Write the records out exactly, so that no picture remains in the copy.

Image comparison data
+++

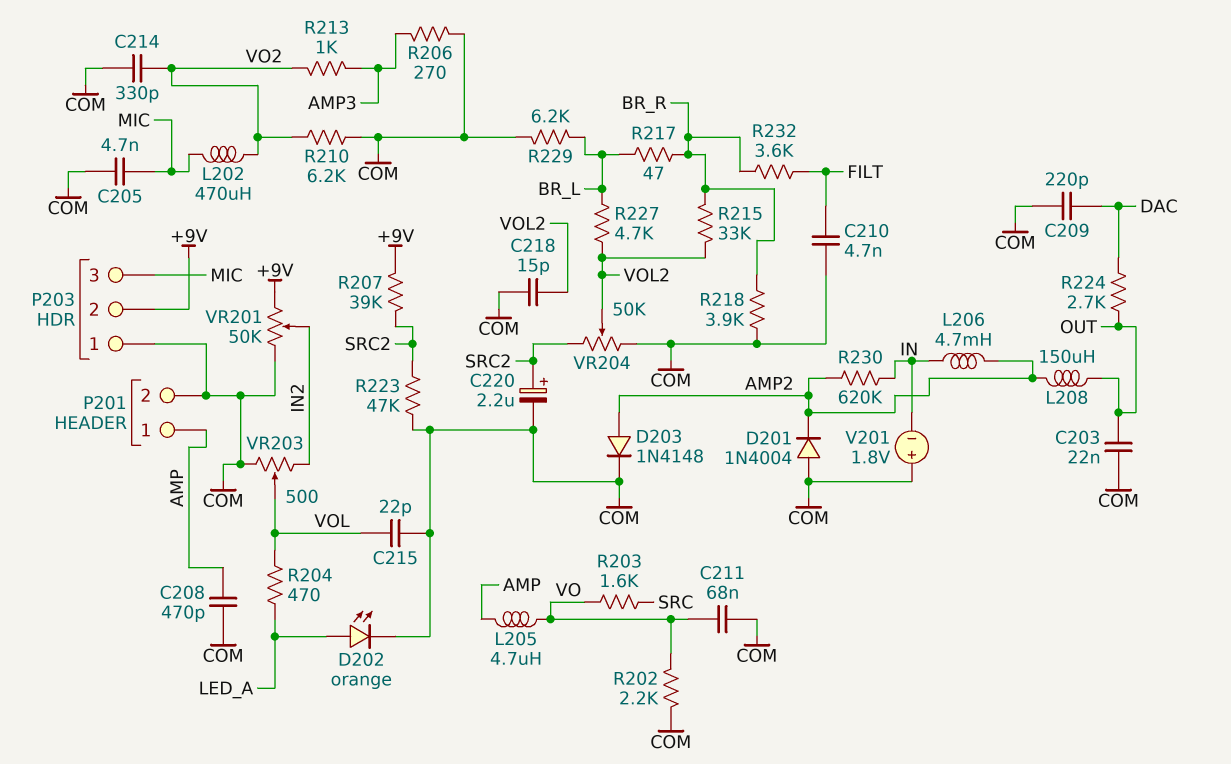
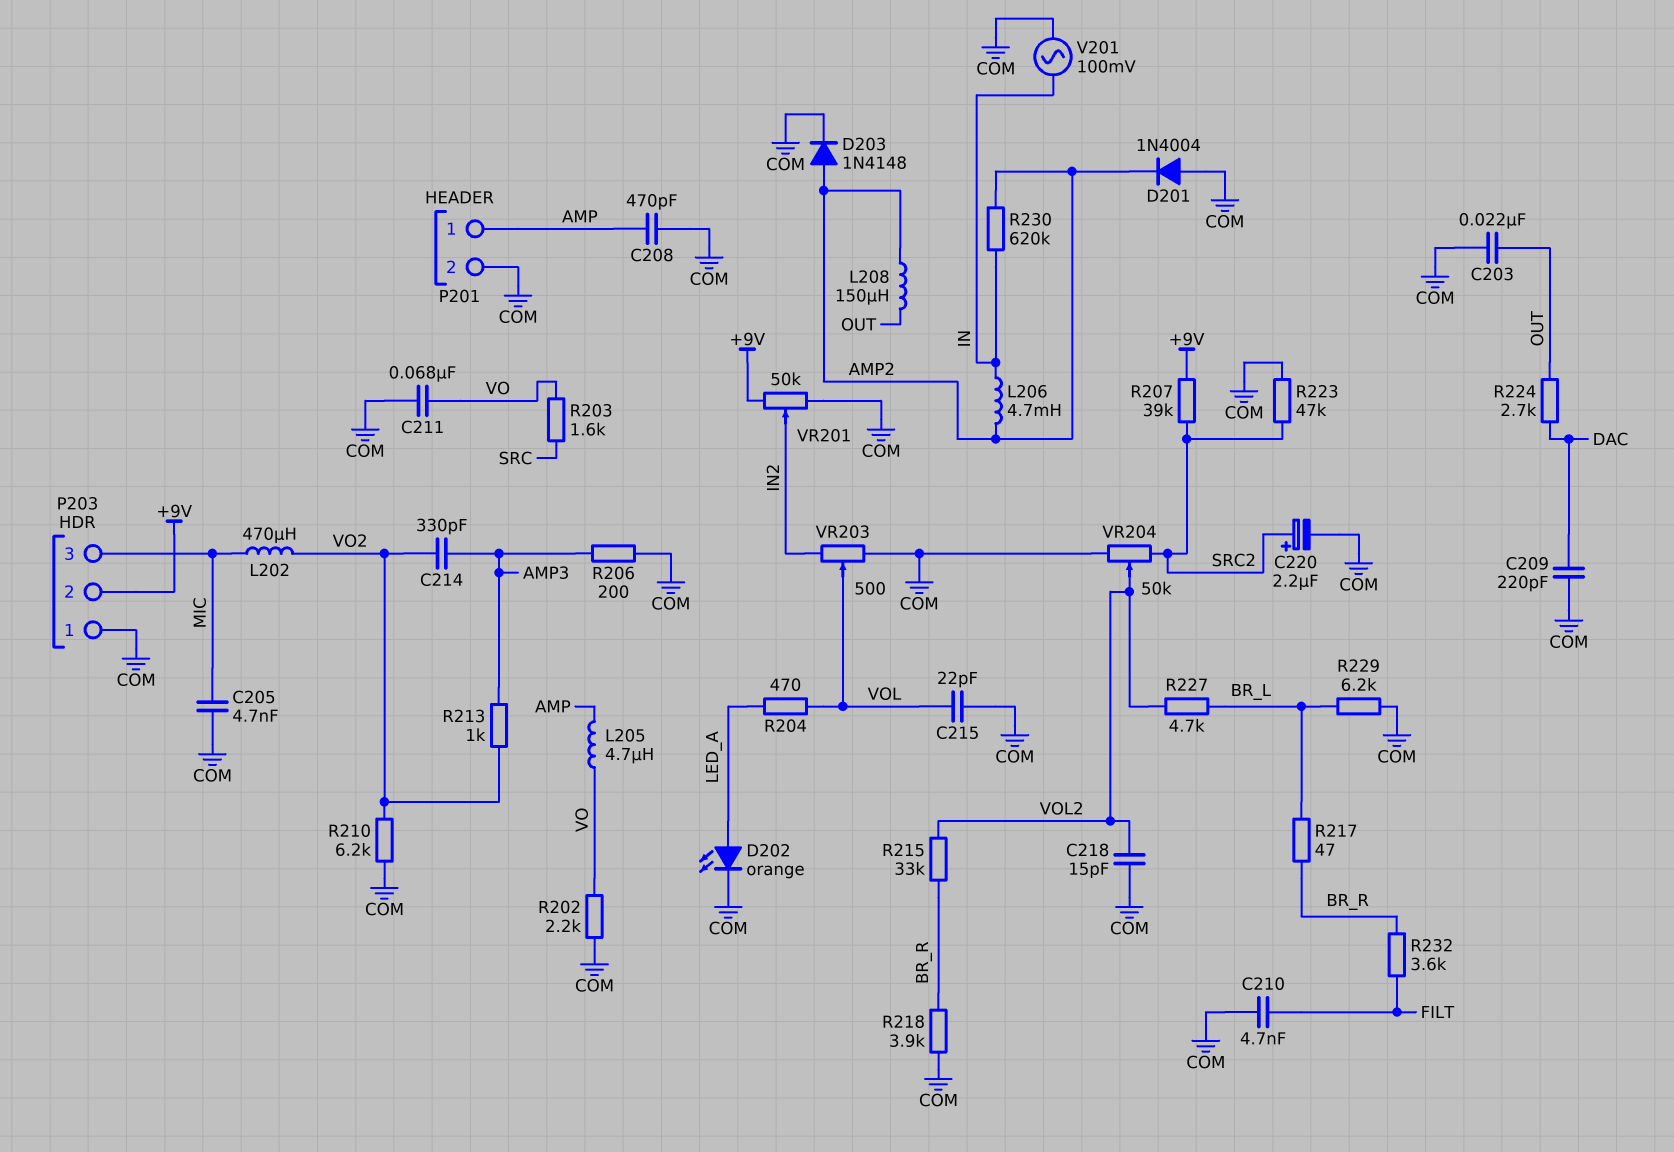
C214: 330pF (COM, VO2) -> 330pF (AMP3, VO2)
R206: 270 (AMP3, COM) -> 200 (AMP3, COM)
V201: 1.8V (plus COM, minus IN) -> AC 100mV (COM, IN)

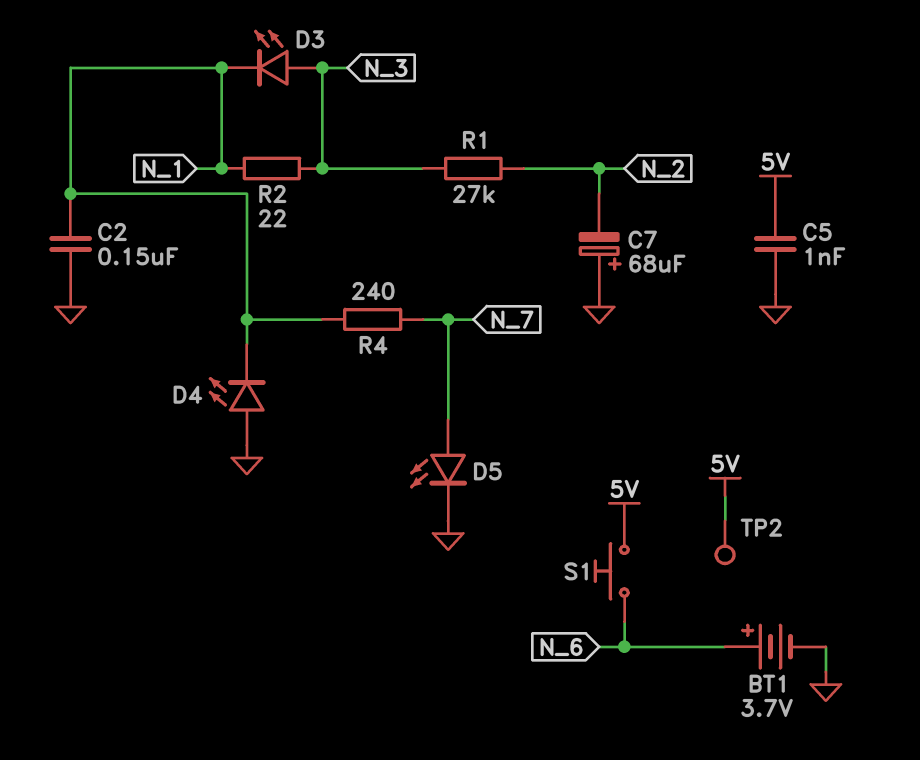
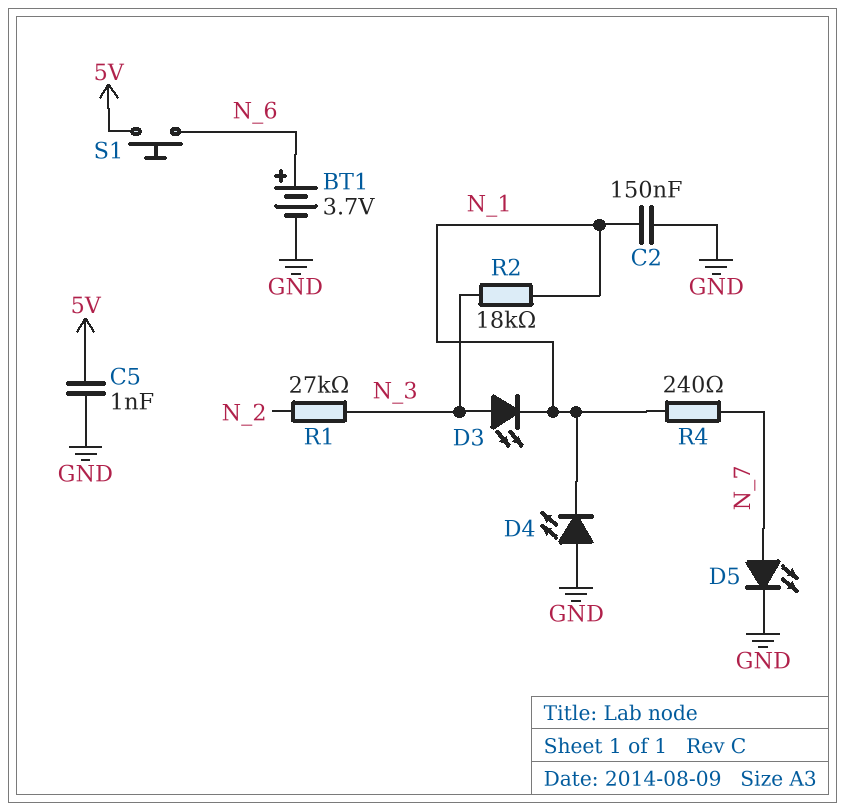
C7: 68uF (plus GND, minus N_2) -> none
R2: 22 (N_1, N_3) -> 18k (N_1, N_3)
TP2: test point (5V) -> none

+++

**ANSWER TO THIS PROBLEM**
C214: 330pF (COM, VO2) -> 330pF (AMP3, VO2)
R206: 270 (AMP3, COM) -> 200 (AMP3, COM)
V201: 1.8V (plus COM, minus IN) -> AC 100mV (COM, IN)

C7: 68uF (plus GND, minus N_2) -> none
R2: 22 (N_1, N_3) -> 18k (N_1, N_3)
TP2: test point (5V) -> none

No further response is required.